*** PROVIDED RECORDS ***
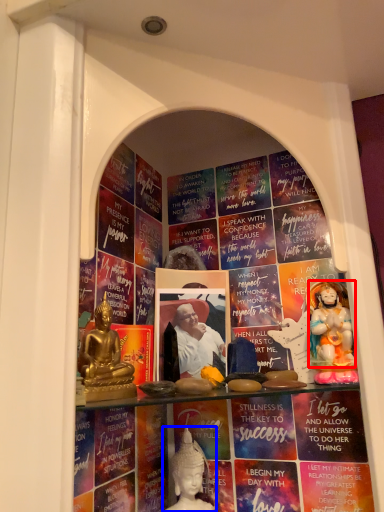
Question: Which object is closer to the camera taking this photo, person (highlighted by a red box) or person (highlighted by a blue box)?

Choices:
 (A) person
 (B) person

Answer: (A)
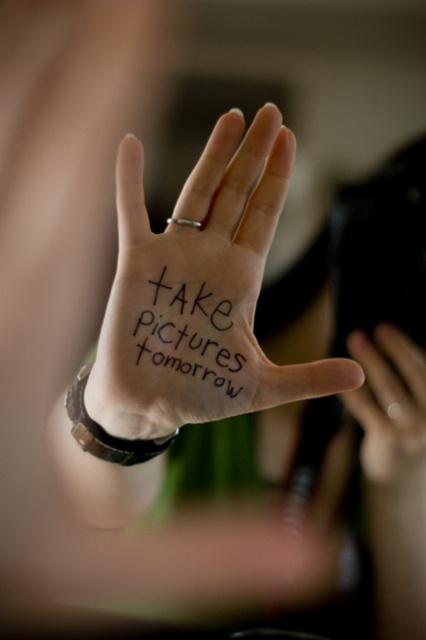
Question: Considering the real-world distances, which object is closest to the white smooth palm at center?

Choices:
 (A) smooth skin hand at center
 (B) black ink writing at center

Answer: (B)

Question: Does white smooth palm at center appear over smooth skin hand at center?

Choices:
 (A) yes
 (B) no

Answer: (A)

Question: Estimate the real-world distances between objects in this image. Which object is farther from the black ink writing at center?

Choices:
 (A) smooth skin hand at center
 (B) white smooth palm at center

Answer: (A)

Question: Is white smooth palm at center positioned in front of smooth skin hand at center?

Choices:
 (A) yes
 (B) no

Answer: (A)

Question: Is black ink writing at center thinner than smooth skin hand at center?

Choices:
 (A) no
 (B) yes

Answer: (B)

Question: Which point is farther to the camera?

Choices:
 (A) white smooth palm at center
 (B) smooth skin hand at center

Answer: (B)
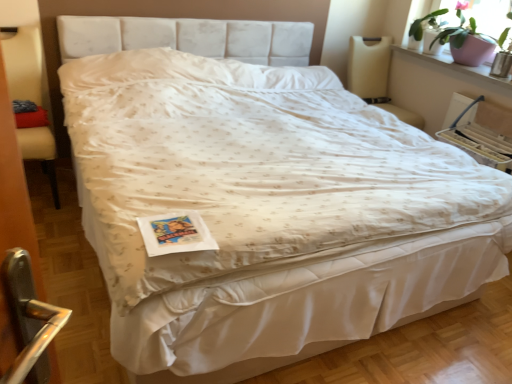
Describe the element at coordinates (24, 65) in the screenshot. I see `beige fabric armchair at left` at that location.

The image size is (512, 384). I want to click on pink ceramic pot at upper right, so click(x=456, y=66).

Locate an element on the screen. The width and height of the screenshot is (512, 384). beige fabric armchair at left is located at coordinates (24, 65).

Which object is further away from the camera, pink ceramic pot at upper right or pink ceramic pot at upper right?

pink ceramic pot at upper right is further away from the camera.

Is pink ceramic pot at upper right oriented towards pink ceramic pot at upper right?

No, pink ceramic pot at upper right is not oriented towards pink ceramic pot at upper right.

Is point (16, 57) behind point (444, 32)?

No.

Between beige fabric armchair at left and pink ceramic pot at upper right, which one has more height?

Standing taller between the two is beige fabric armchair at left.

Is beige fabric armchair at left facing towards pink ceramic pot at upper right?

No, beige fabric armchair at left is not aimed at pink ceramic pot at upper right.

Identify the location of houseplant that is above the beige fabric armchair at left (from a real-world perspective). The image size is (512, 384). (459, 35).

Is beige fabric armchair at left inside the boundaries of green matte plant at upper right, or outside?

beige fabric armchair at left is not inside green matte plant at upper right, it's outside.

Looking at this image, considering the relative sizes of beige fabric armchair at left and green matte plant at upper right in the image provided, is beige fabric armchair at left wider than green matte plant at upper right?

Indeed, beige fabric armchair at left has a greater width compared to green matte plant at upper right.

From a real-world perspective, does beige fabric armchair at left stand above green matte plant at upper right?

No.

From a real-world perspective, is pink ceramic pot at upper right physically located above or below green matte plant at upper right?

pink ceramic pot at upper right is situated lower than green matte plant at upper right in the real world.

At what (x,y) coordinates should I click in order to perform the action: click on houseplant located below the green matte plant at upper right (from the image's perspective). Please return your answer as a coordinate pair (x, y). The image size is (512, 384). Looking at the image, I should click on (459, 35).

Which of these two, pink ceramic pot at upper right or green matte plant at upper right, stands taller?

green matte plant at upper right is taller.

Between pink ceramic pot at upper right and green matte plant at upper right, which one appears on the right side from the viewer's perspective?

pink ceramic pot at upper right.

From the image's perspective, is pink ceramic pot at upper right above or below beige fabric armchair at left?

pink ceramic pot at upper right is above beige fabric armchair at left.

Does pink ceramic pot at upper right turn towards beige fabric armchair at left?

No, pink ceramic pot at upper right is not facing towards beige fabric armchair at left.

Which object is closer to the camera taking this photo, pink ceramic pot at upper right or beige fabric armchair at left?

beige fabric armchair at left is closer to the camera.

Who is smaller, pink ceramic pot at upper right or green matte plant at upper right?

With smaller size is pink ceramic pot at upper right.

How many degrees apart are the facing directions of pink ceramic pot at upper right and green matte plant at upper right?

The facing directions of pink ceramic pot at upper right and green matte plant at upper right are 1.82 degrees apart.

Between pink ceramic pot at upper right and green matte plant at upper right, which one is positioned behind?

green matte plant at upper right is further away from the camera.

Which point is more forward, (464, 70) or (475, 26)?

Positioned in front is point (464, 70).

From the image's perspective, which object appears higher, beige fabric armchair at left or pink ceramic pot at upper right?

pink ceramic pot at upper right appears higher in the image.

From a real-world perspective, relative to pink ceramic pot at upper right, is beige fabric armchair at left vertically above or below?

From a real-world perspective, beige fabric armchair at left is physically below pink ceramic pot at upper right.

The width and height of the screenshot is (512, 384). Identify the location of armchair in front of the pink ceramic pot at upper right. (24, 65).

Does point (31, 76) lie in front of point (442, 65)?

That is True.

This screenshot has width=512, height=384. In order to click on window sill below the pink ceramic pot at upper right (from a real-world perspective) in this screenshot , I will do `click(456, 66)`.

In the image, there is a beige fabric armchair at left. Identify the location of houseplant above it (from the image's perspective). point(459,35).

Looking at the image, which one is located closer to pink ceramic pot at upper right, pink ceramic pot at upper right or beige fabric armchair at left?

Among the two, pink ceramic pot at upper right is located nearer to pink ceramic pot at upper right.

Based on their spatial positions, is beige fabric armchair at left or pink ceramic pot at upper right further from pink ceramic pot at upper right?

beige fabric armchair at left is further to pink ceramic pot at upper right.

From the image, which object appears to be nearer to beige fabric armchair at left, pink ceramic pot at upper right or green matte plant at upper right?

The object closer to beige fabric armchair at left is pink ceramic pot at upper right.

Considering their positions, is pink ceramic pot at upper right positioned closer to beige fabric armchair at left than pink ceramic pot at upper right?

The object closer to beige fabric armchair at left is pink ceramic pot at upper right.

Which object lies further to the anchor point pink ceramic pot at upper right, green matte plant at upper right or pink ceramic pot at upper right?

pink ceramic pot at upper right is positioned further to the anchor pink ceramic pot at upper right.

Considering their positions, is pink ceramic pot at upper right positioned further to beige fabric armchair at left than pink ceramic pot at upper right?

pink ceramic pot at upper right is further to beige fabric armchair at left.

Looking at the image, which one is located closer to pink ceramic pot at upper right, pink ceramic pot at upper right or green matte plant at upper right?

green matte plant at upper right is positioned closer to the anchor pink ceramic pot at upper right.

Looking at the image, which one is located closer to green matte plant at upper right, pink ceramic pot at upper right or beige fabric armchair at left?

Among the two, pink ceramic pot at upper right is located nearer to green matte plant at upper right.

I want to click on plant between beige fabric armchair at left and pink ceramic pot at upper right in the horizontal direction, so click(x=457, y=30).

Locate an element on the screen. houseplant between pink ceramic pot at upper right and green matte plant at upper right along the z-axis is located at coordinates (459, 35).

Locate an element on the screen. This screenshot has width=512, height=384. houseplant between beige fabric armchair at left and pink ceramic pot at upper right in the horizontal direction is located at coordinates (459, 35).

This screenshot has height=384, width=512. In order to click on plant located between beige fabric armchair at left and pink ceramic pot at upper right in the left-right direction in this screenshot , I will do pyautogui.click(x=457, y=30).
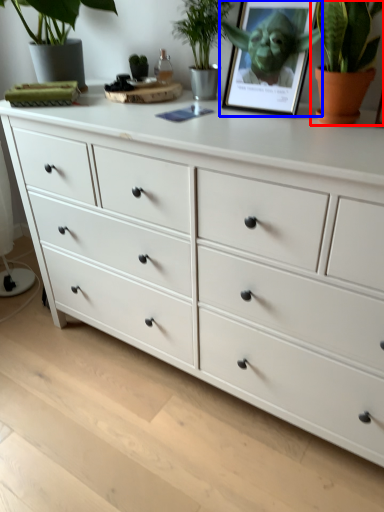
Question: Which point is closer to the camera, houseplant (highlighted by a red box) or picture frame (highlighted by a blue box)?

Choices:
 (A) houseplant
 (B) picture frame

Answer: (A)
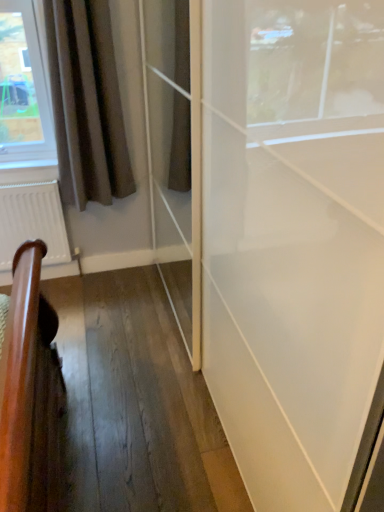
Question: From a real-world perspective, is white matte radiator at lower left positioned above or below brown fabric curtain at left?

Choices:
 (A) above
 (B) below

Answer: (B)

Question: Is white matte radiator at lower left wider or thinner than brown fabric curtain at left?

Choices:
 (A) wide
 (B) thin

Answer: (B)

Question: From their relative heights in the image, would you say white matte radiator at lower left is taller or shorter than brown fabric curtain at left?

Choices:
 (A) short
 (B) tall

Answer: (A)

Question: In terms of size, does brown fabric curtain at left appear bigger or smaller than white matte radiator at lower left?

Choices:
 (A) big
 (B) small

Answer: (A)

Question: Considering the positions of brown fabric curtain at left and white matte radiator at lower left in the image, is brown fabric curtain at left taller or shorter than white matte radiator at lower left?

Choices:
 (A) tall
 (B) short

Answer: (A)

Question: Is point (49, 18) closer or farther from the camera than point (4, 263)?

Choices:
 (A) farther
 (B) closer

Answer: (B)

Question: Is brown fabric curtain at left wider or thinner than white matte radiator at lower left?

Choices:
 (A) wide
 (B) thin

Answer: (A)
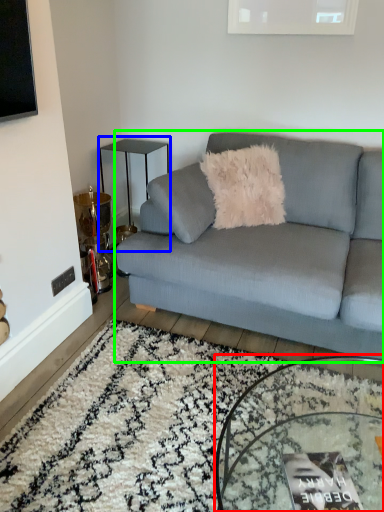
Question: Estimate the real-world distances between objects in this image. Which object is closer to coffee table (highlighted by a red box), table (highlighted by a blue box) or studio couch (highlighted by a green box)?

Choices:
 (A) table
 (B) studio couch

Answer: (B)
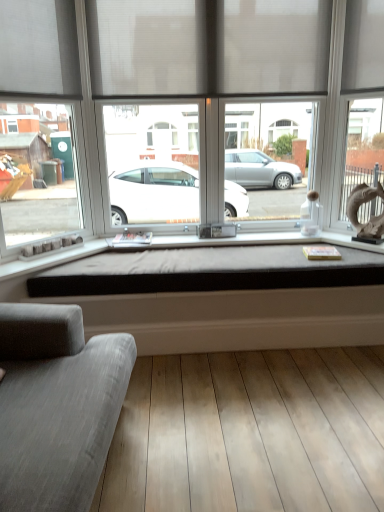
The image size is (384, 512). Describe the element at coordinates (57, 406) in the screenshot. I see `gray fabric couch at lower left` at that location.

The width and height of the screenshot is (384, 512). Identify the location of gray fabric couch at lower left. click(57, 406).

The height and width of the screenshot is (512, 384). In order to click on matte gray window at center in this screenshot , I will do `click(188, 110)`.

At what (x,y) coordinates should I click in order to perform the action: click on matte gray curtain at upper center. Please return your answer as a coordinate pair (x, y). Image resolution: width=384 pixels, height=512 pixels. Looking at the image, I should click on (208, 47).

Considering the relative sizes of matte gray curtain at upper center and gray fabric couch at lower left in the image provided, is matte gray curtain at upper center thinner than gray fabric couch at lower left?

Correct, the width of matte gray curtain at upper center is less than that of gray fabric couch at lower left.

Is matte gray curtain at upper center taller than gray fabric couch at lower left?

In fact, matte gray curtain at upper center may be shorter than gray fabric couch at lower left.

From a real-world perspective, which object rests below the other?

gray fabric couch at lower left, from a real-world perspective.

What's the angular difference between matte gray window at center and light brown wood floor at lower center's facing directions?

89.9 degrees.

Is matte gray window at center next to light brown wood floor at lower center?

No, matte gray window at center is not touching light brown wood floor at lower center.

Could light brown wood floor at lower center be considered to be inside matte gray window at center?

No.

This screenshot has width=384, height=512. Find the location of `window located below the matte gray curtain at upper center (from the image's perspective)`. window located below the matte gray curtain at upper center (from the image's perspective) is located at coordinates (188, 110).

From the picture: Can you confirm if matte gray window at center is bigger than matte gray curtain at upper center?

Yes.

Considering the sizes of matte gray window at center and matte gray curtain at upper center in the image, is matte gray window at center wider or thinner than matte gray curtain at upper center?

Clearly, matte gray window at center has more width compared to matte gray curtain at upper center.

Is point (29, 217) in front of point (93, 36)?

No.

From the image's perspective, is matte gray curtain at upper center positioned above or below light brown wood floor at lower center?

Based on their image positions, matte gray curtain at upper center is located above light brown wood floor at lower center.

From the picture: Can you tell me how much matte gray curtain at upper center and light brown wood floor at lower center differ in facing direction?

The facing directions of matte gray curtain at upper center and light brown wood floor at lower center are 89.9 degrees apart.

Is matte gray curtain at upper center not close to light brown wood floor at lower center?

Yes, matte gray curtain at upper center and light brown wood floor at lower center are located far from each other.

Considering the relative sizes of matte gray curtain at upper center and light brown wood floor at lower center in the image provided, is matte gray curtain at upper center bigger than light brown wood floor at lower center?

Yes.

Is light brown wood floor at lower center to the right of matte gray curtain at upper center from the viewer's perspective?

Yes, light brown wood floor at lower center is to the right of matte gray curtain at upper center.

Are light brown wood floor at lower center and matte gray curtain at upper center far apart?

Yes, light brown wood floor at lower center and matte gray curtain at upper center are located far from each other.

Measure the distance from light brown wood floor at lower center to matte gray curtain at upper center.

light brown wood floor at lower center and matte gray curtain at upper center are 7.49 feet apart.

Between light brown wood floor at lower center and matte gray window at center, which one has less height?

Standing shorter between the two is light brown wood floor at lower center.

Which object is wider, light brown wood floor at lower center or matte gray window at center?

light brown wood floor at lower center is wider.

Which is less distant, (180, 408) or (38, 226)?

Point (180, 408).

Could you tell me if light brown wood floor at lower center is facing matte gray window at center?

No, light brown wood floor at lower center is not aimed at matte gray window at center.

Looking at this image, from the image's perspective, which one is positioned higher, light brown wood floor at lower center or gray fabric couch at lower left?

gray fabric couch at lower left is shown above in the image.

Which is more to the right, light brown wood floor at lower center or gray fabric couch at lower left?

From the viewer's perspective, light brown wood floor at lower center appears more on the right side.

Would you say light brown wood floor at lower center is a long distance from gray fabric couch at lower left?

light brown wood floor at lower center is actually quite close to gray fabric couch at lower left.

Does point (298, 485) lie in front of point (20, 430)?

No, (298, 485) is further to viewer.

There is a gray fabric couch at lower left. Where is `curtain above it (from a real-world perspective)`? curtain above it (from a real-world perspective) is located at coordinates (208, 47).

I want to click on plank below the matte gray window at center (from the image's perspective), so (250, 433).

In the scene shown: From the image, which object appears to be nearer to light brown wood floor at lower center, matte gray curtain at upper center or gray fabric couch at lower left?

Among the two, gray fabric couch at lower left is located nearer to light brown wood floor at lower center.

From the image, which object appears to be farther from light brown wood floor at lower center, gray fabric couch at lower left or matte gray curtain at upper center?

Among the two, matte gray curtain at upper center is located further to light brown wood floor at lower center.

From the image, which object appears to be farther from gray fabric couch at lower left, light brown wood floor at lower center or matte gray window at center?

Among the two, matte gray window at center is located further to gray fabric couch at lower left.

Which object lies nearer to the anchor point matte gray curtain at upper center, matte gray window at center or light brown wood floor at lower center?

The object closer to matte gray curtain at upper center is matte gray window at center.

Estimate the real-world distances between objects in this image. Which object is closer to gray fabric couch at lower left, matte gray curtain at upper center or matte gray window at center?

matte gray window at center lies closer to gray fabric couch at lower left than the other object.

From the image, which object appears to be farther from gray fabric couch at lower left, light brown wood floor at lower center or matte gray curtain at upper center?

matte gray curtain at upper center is positioned further to the anchor gray fabric couch at lower left.

From the image, which object appears to be farther from light brown wood floor at lower center, gray fabric couch at lower left or matte gray window at center?

matte gray window at center lies further to light brown wood floor at lower center than the other object.

Considering their positions, is matte gray curtain at upper center positioned further to matte gray window at center than gray fabric couch at lower left?

The object further to matte gray window at center is gray fabric couch at lower left.

Image resolution: width=384 pixels, height=512 pixels. In order to click on studio couch between matte gray window at center and light brown wood floor at lower center vertically in this screenshot , I will do `click(57, 406)`.

Identify the location of studio couch that lies between matte gray curtain at upper center and light brown wood floor at lower center from top to bottom. (57, 406).

Locate an element on the screen. This screenshot has width=384, height=512. window between matte gray curtain at upper center and light brown wood floor at lower center vertically is located at coordinates (188, 110).

At what (x,y) coordinates should I click in order to perform the action: click on window positioned between gray fabric couch at lower left and matte gray curtain at upper center from near to far. Please return your answer as a coordinate pair (x, y). Looking at the image, I should click on (188, 110).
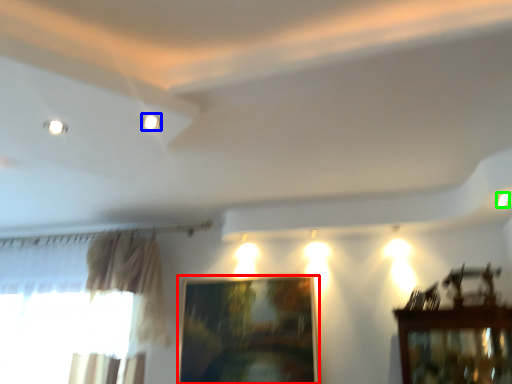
*** End of PROVIDED RECORDS ***
→ DESCRIPTION OF THE TASK
Copy word for word the part of the items above that opens with the line containing "Which is less" and closes with the line containing "gray fabric couch at lower left is shown", including both of those lines.

→ ANSWER SPACE
Which is less distant, (180, 408) or (38, 226)?

Point (180, 408).

Could you tell me if light brown wood floor at lower center is facing matte gray window at center?

No, light brown wood floor at lower center is not aimed at matte gray window at center.

Looking at this image, from the image's perspective, which one is positioned higher, light brown wood floor at lower center or gray fabric couch at lower left?

gray fabric couch at lower left is shown above in the image.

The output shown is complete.